▶ [Exercise instructions]
What lines below hold the string "dumbbell"? Copy them all.

━━━ Task data

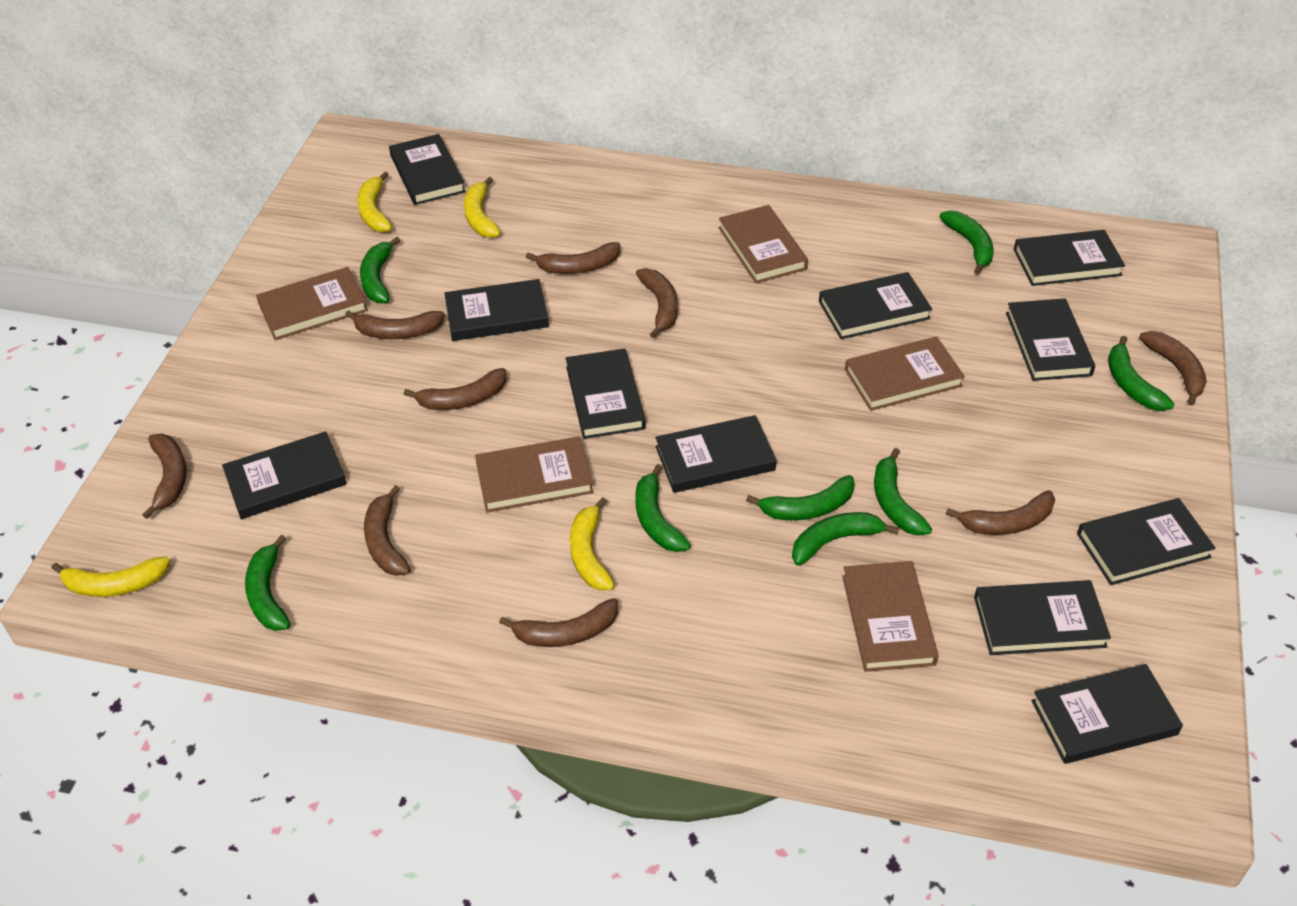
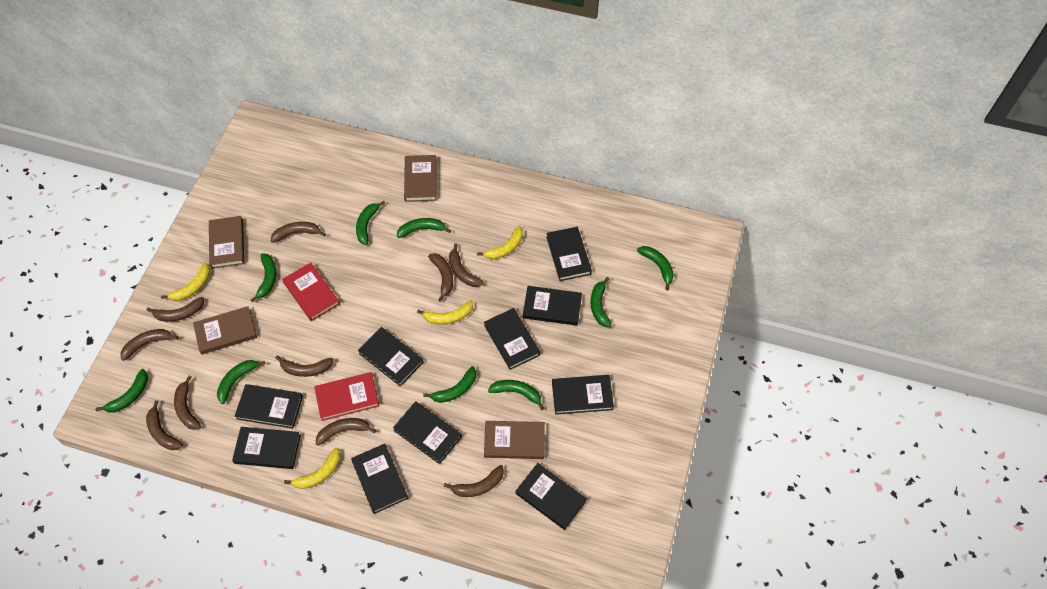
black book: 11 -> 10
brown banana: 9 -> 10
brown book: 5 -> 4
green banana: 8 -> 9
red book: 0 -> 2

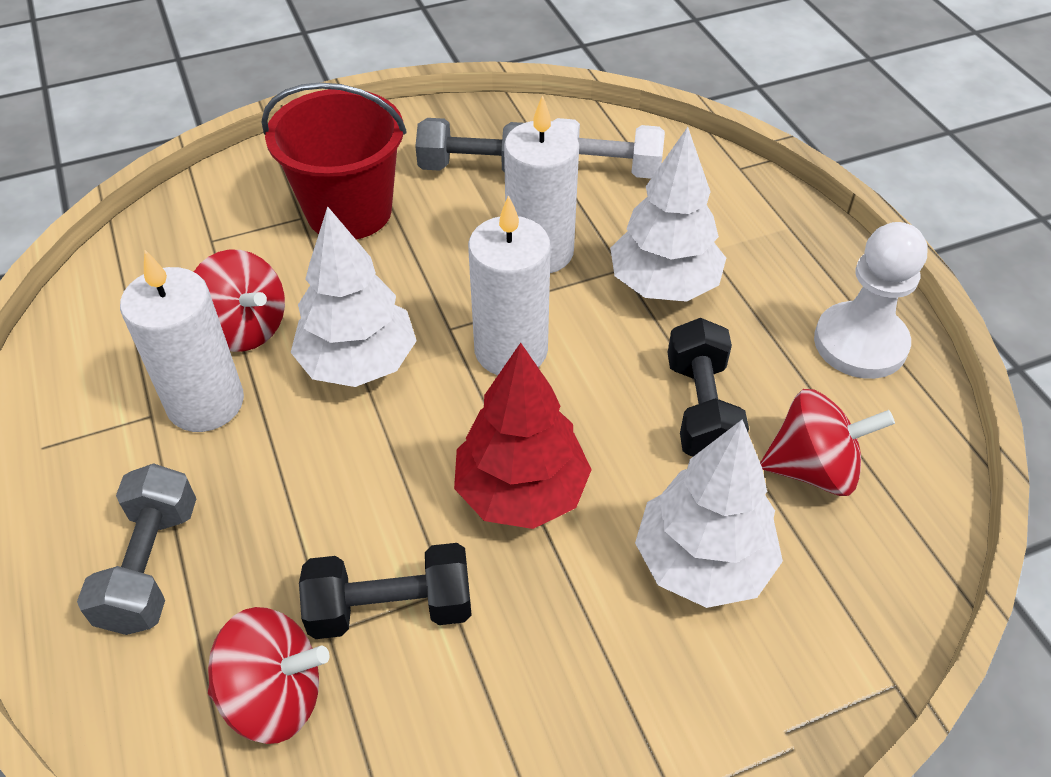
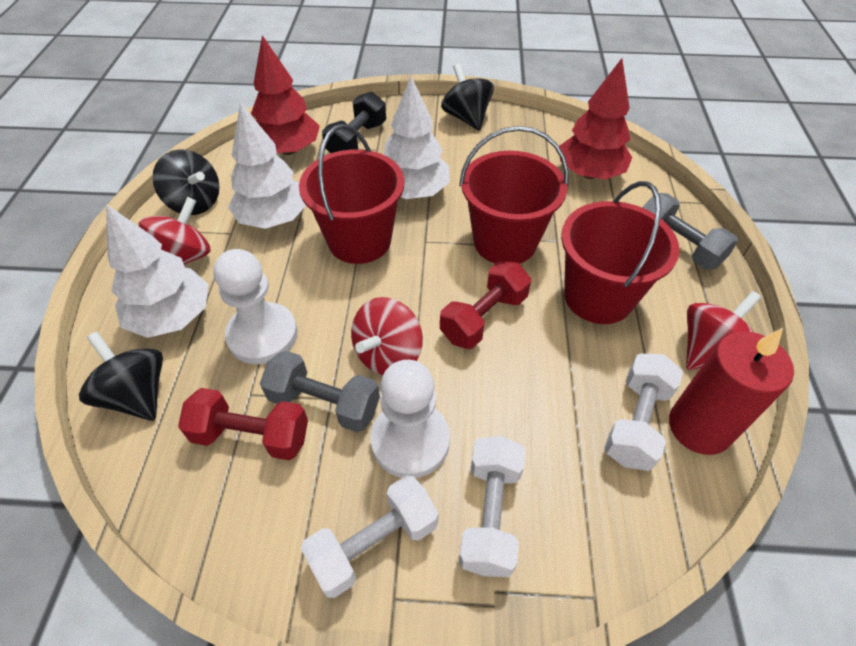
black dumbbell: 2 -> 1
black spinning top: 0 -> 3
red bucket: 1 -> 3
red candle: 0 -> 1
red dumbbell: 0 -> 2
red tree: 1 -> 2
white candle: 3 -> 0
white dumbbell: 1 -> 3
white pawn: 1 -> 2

━━━━━━

▶ [Answer to the exercise]
black dumbbell: 2 -> 1
red dumbbell: 0 -> 2
white dumbbell: 1 -> 3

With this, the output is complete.